Exercise brief = Reproduce, unchanged, the lines between the one holding "RADIO pin MOSI: MO -> SDA" and the last line of the records, including both ends, but no pictures.

○ ○ ○ ○

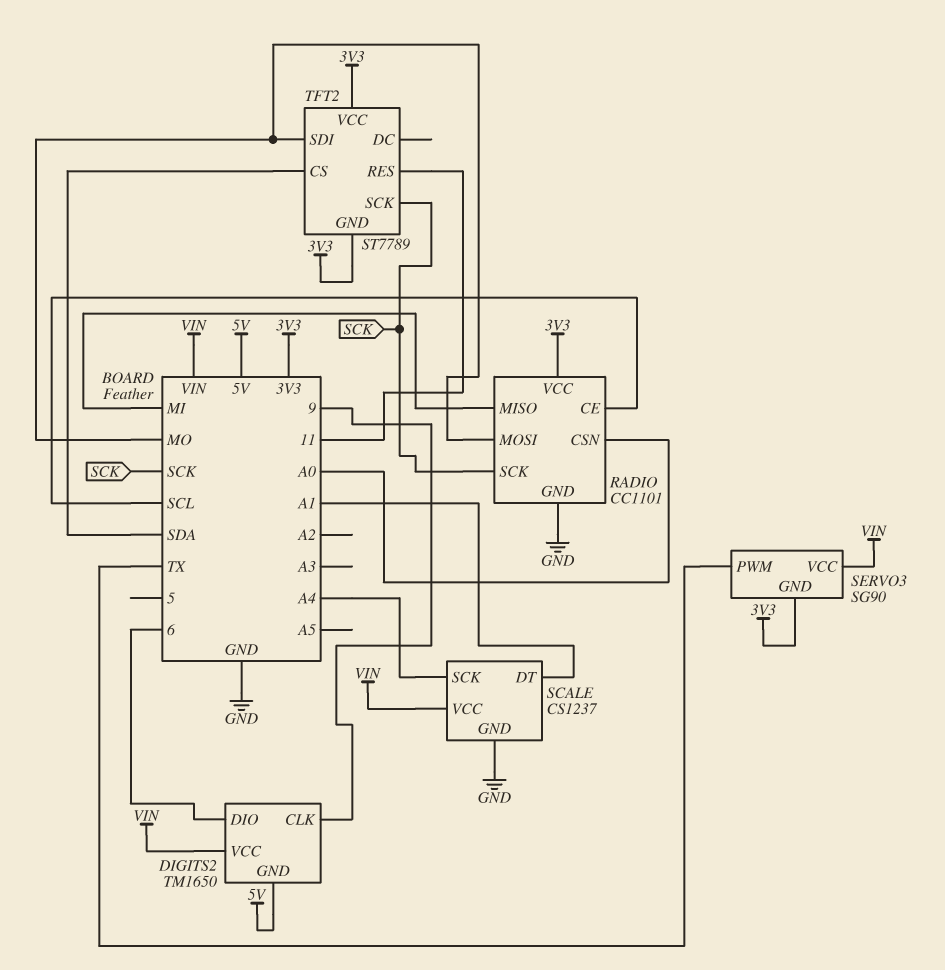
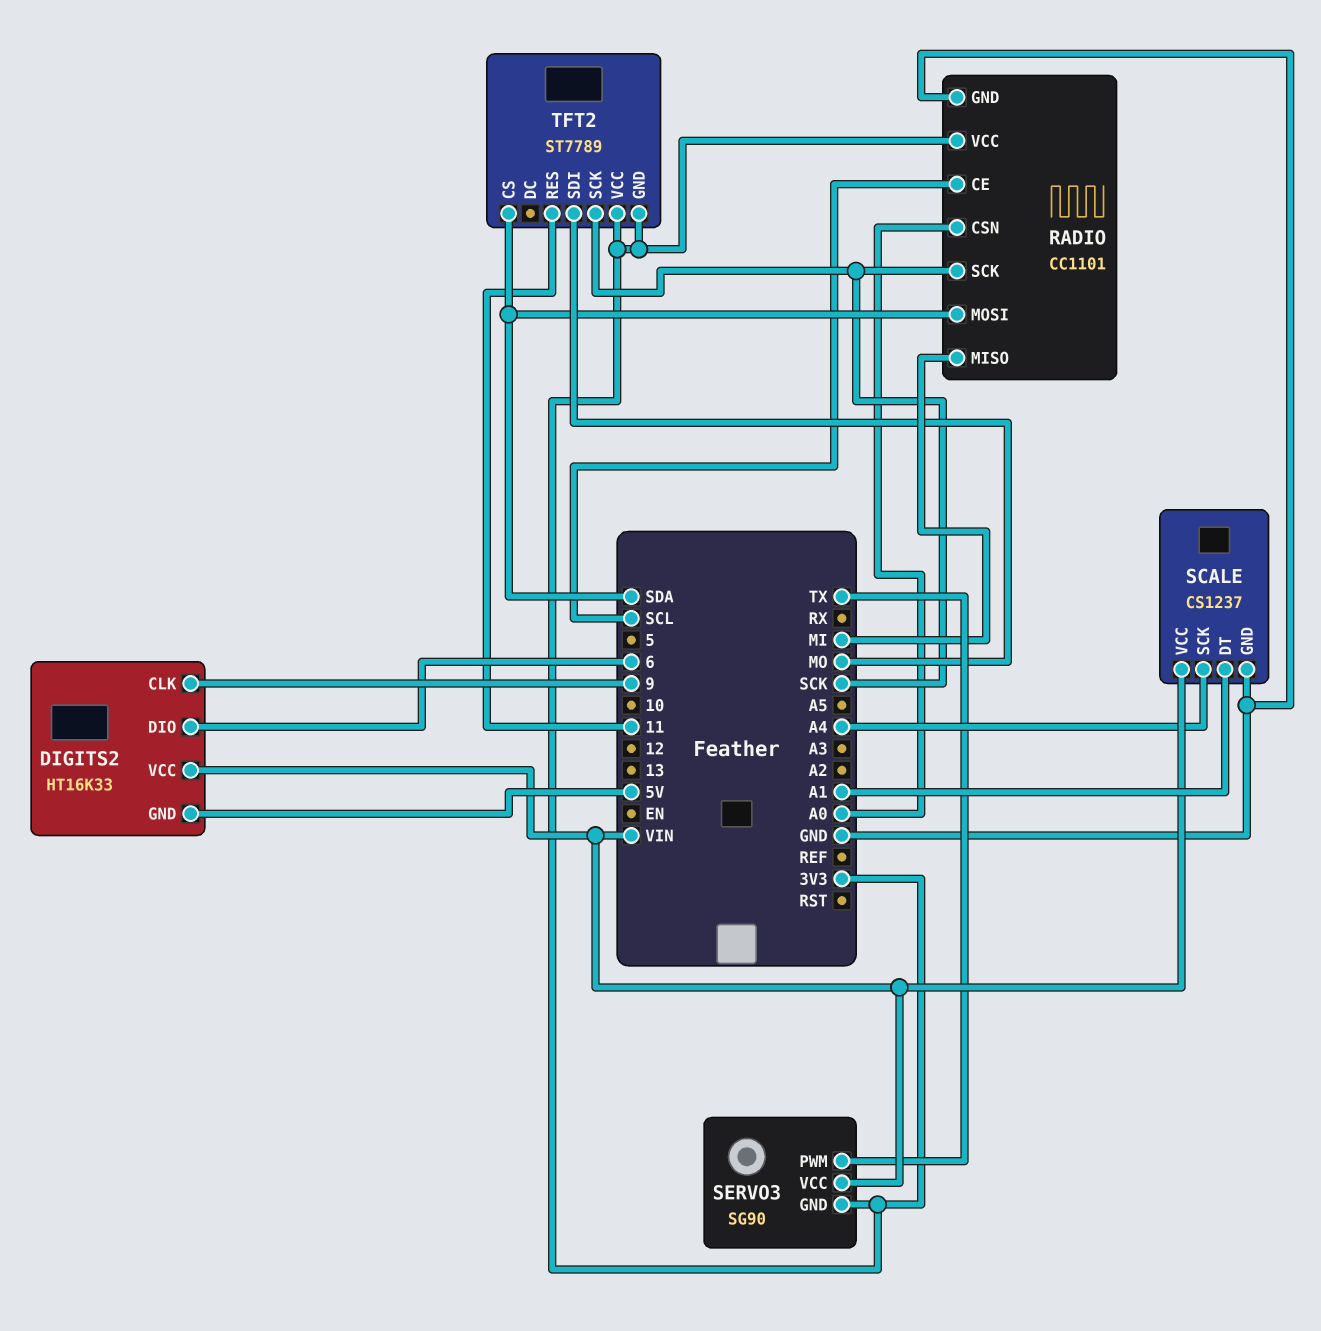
DIGITS2: TM1650 -> HT16K33
RADIO pin MOSI: MO -> SDA

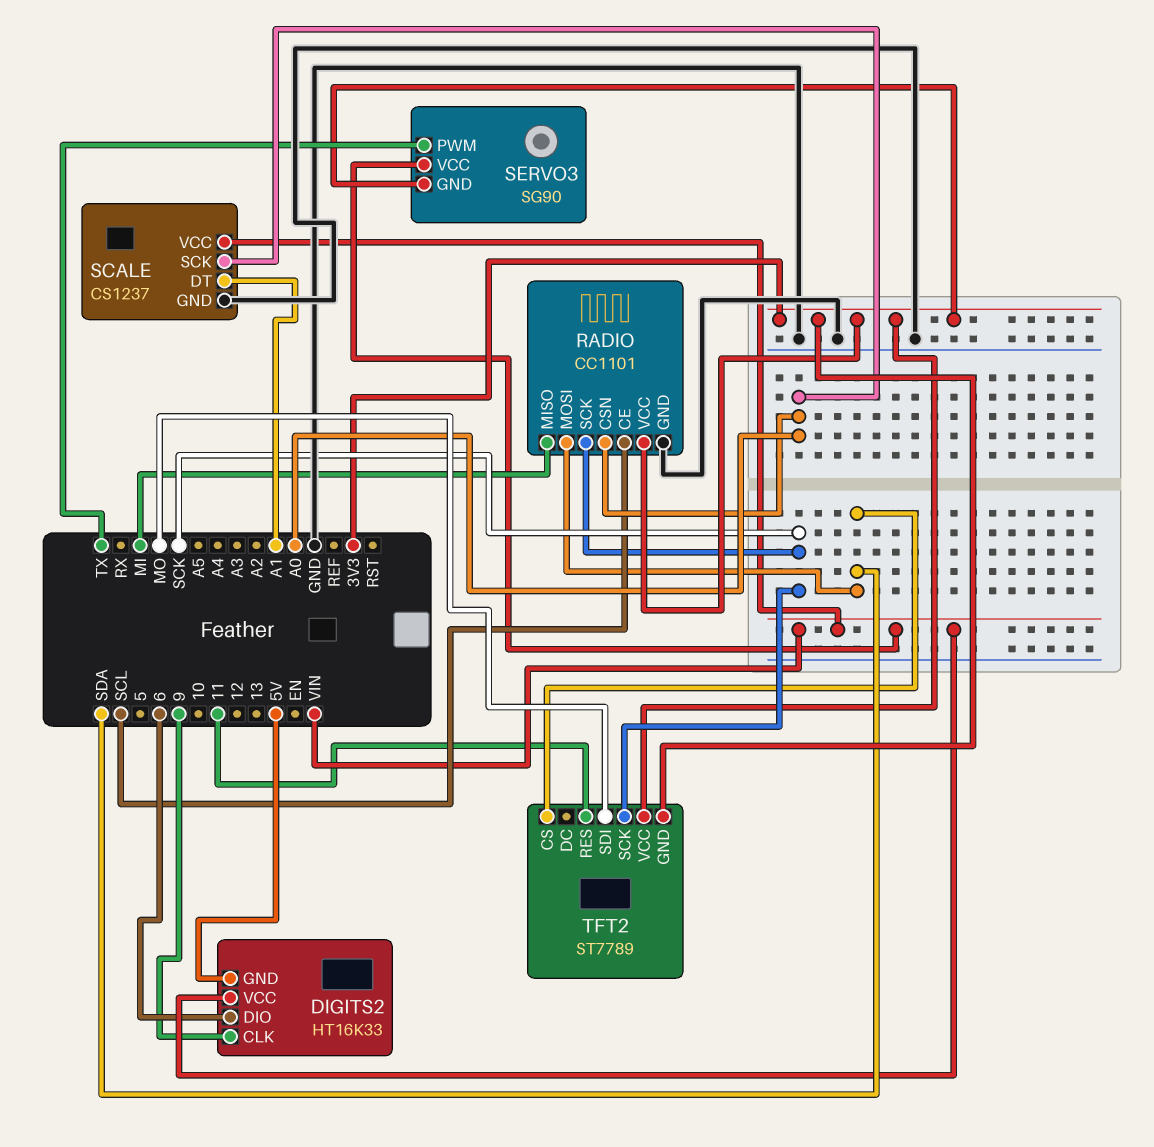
SCALE pin SCK: A4 -> A0

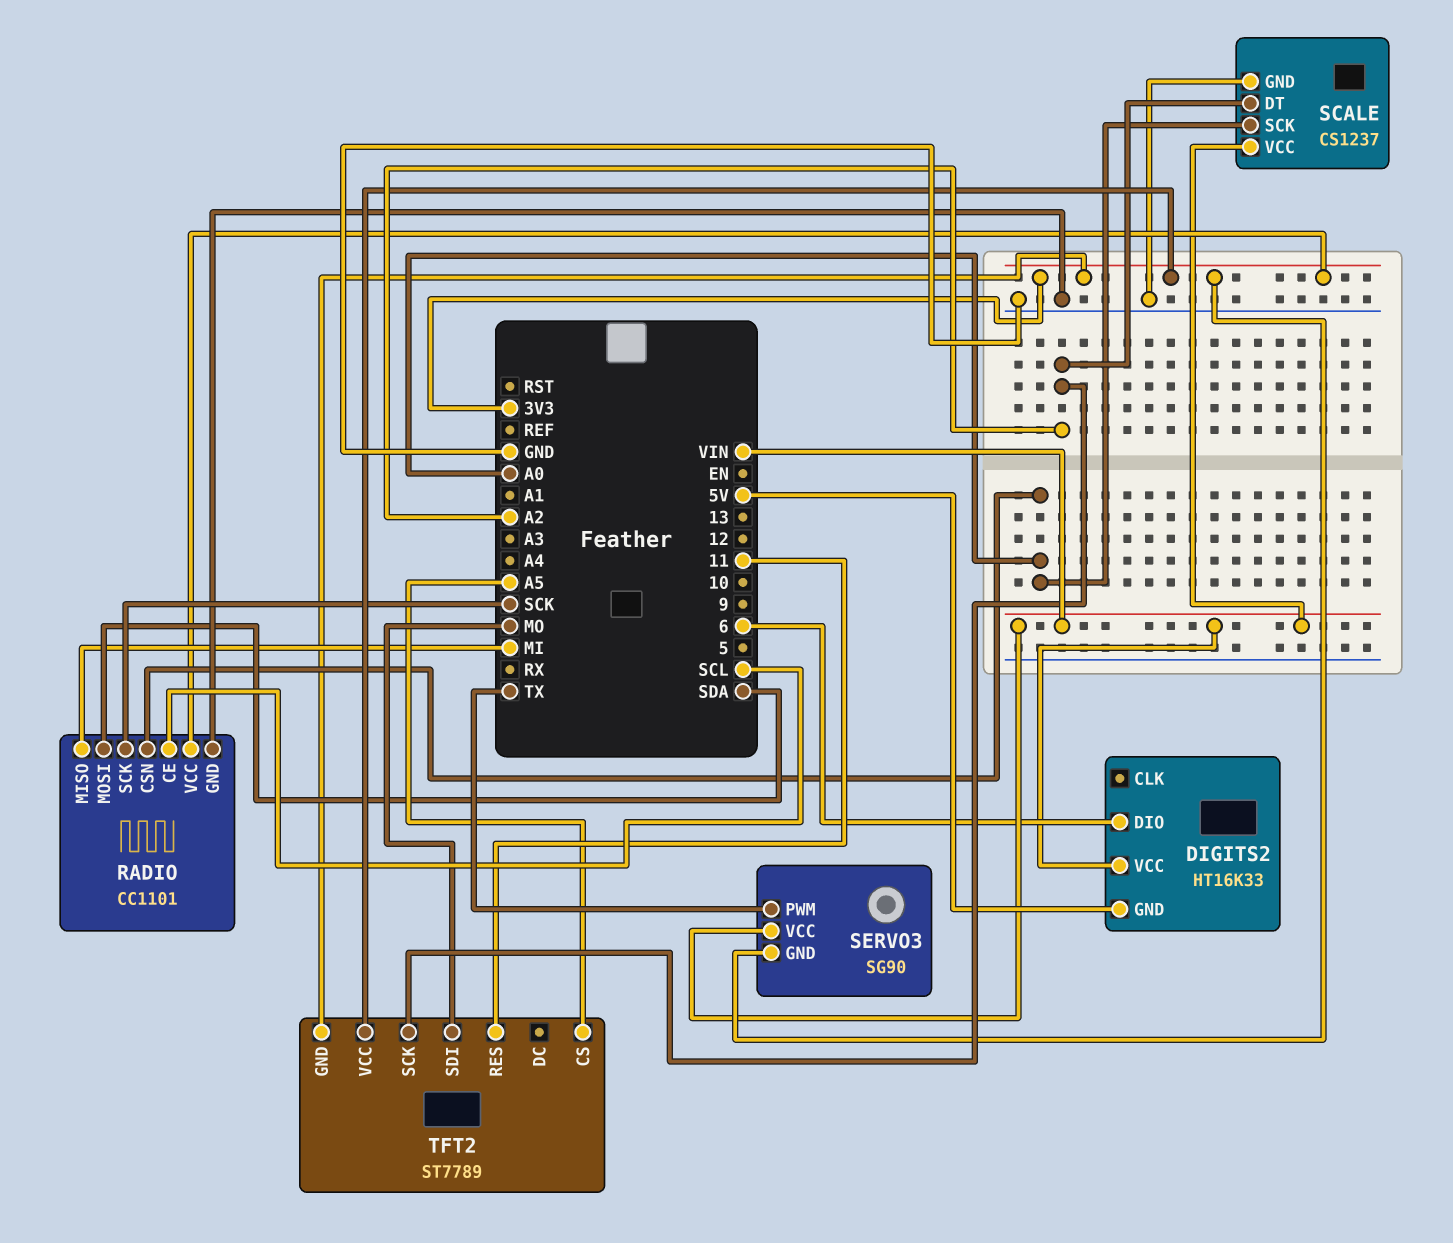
DIGITS2 pin CLK: 9 -> none
SCALE pin DT: A1 -> A2
TFT2 pin CS: SDA -> A5
TFT2 pin SCK: SCK -> A2

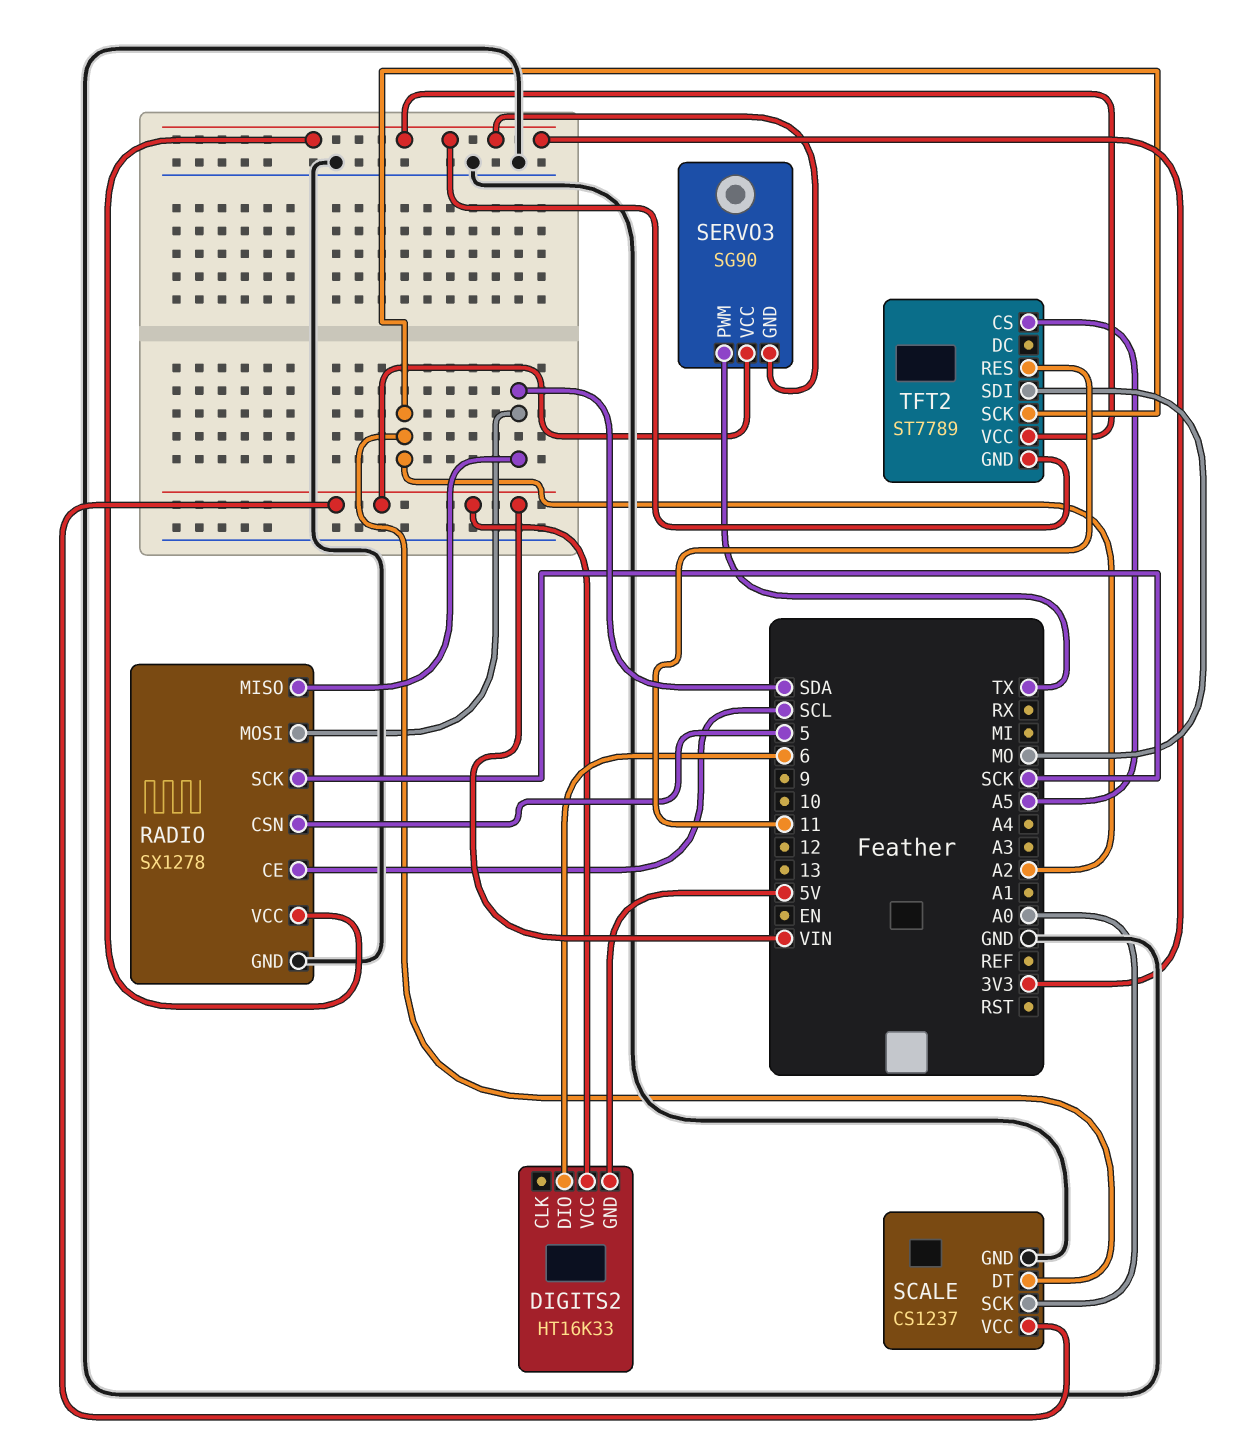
RADIO: CC1101 -> SX1278
RADIO pin CSN: A0 -> 5
RADIO pin MISO: MI -> SDA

○ ○ ○ ○

Exercise result =
RADIO pin MOSI: MO -> SDA

SCALE pin SCK: A4 -> A0

DIGITS2 pin CLK: 9 -> none
SCALE pin DT: A1 -> A2
TFT2 pin CS: SDA -> A5
TFT2 pin SCK: SCK -> A2

RADIO: CC1101 -> SX1278
RADIO pin CSN: A0 -> 5
RADIO pin MISO: MI -> SDA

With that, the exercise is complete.